# PROBLEM REQUIREMENTS:
Which lines belong in the answer? Exactly those from the line containing "pink key [235,24,305,78]" through the last line of the records below, repeated as written.

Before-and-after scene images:
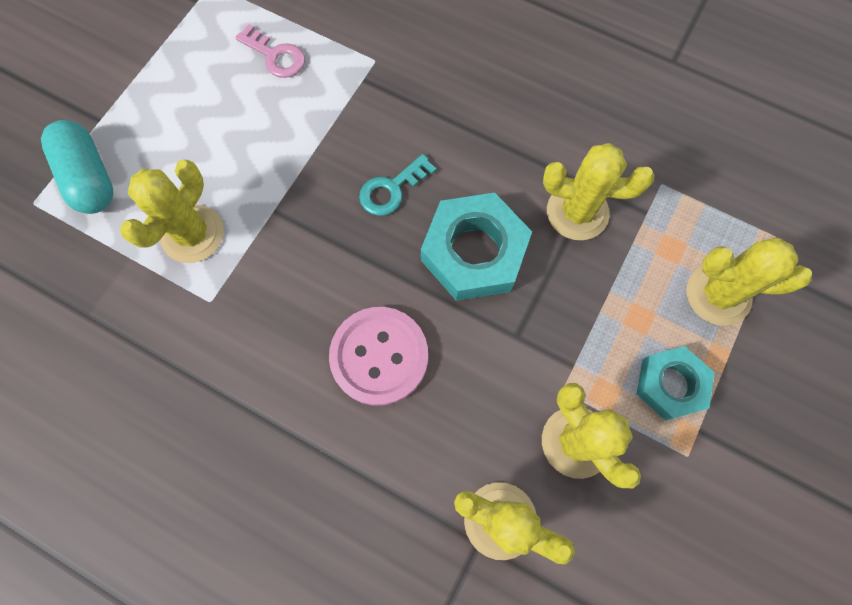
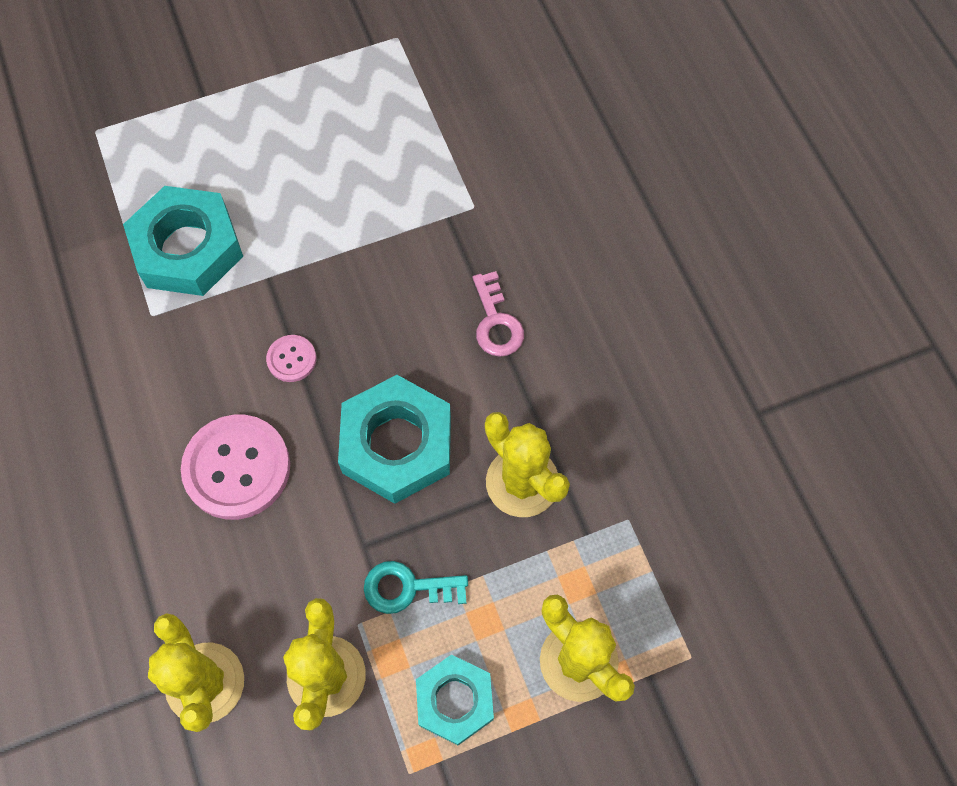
camera: 40 degrees right, 5 degrees down
turquoise capsule [41,120,113,214] -> none
yellow cactus [120,160,224,263] -> turquoise nut [123,186,243,296]
pink key [235,24,305,78] -> pink key moved to [473,271,524,357]
turquoise key [359,154,436,216] -> turquoise key moved to [364,561,468,614]
none -> pink button [266,335,316,382]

# SOLUTION:
pink key [235,24,305,78] -> pink key moved to [473,271,524,357]
turquoise key [359,154,436,216] -> turquoise key moved to [364,561,468,614]
none -> pink button [266,335,316,382]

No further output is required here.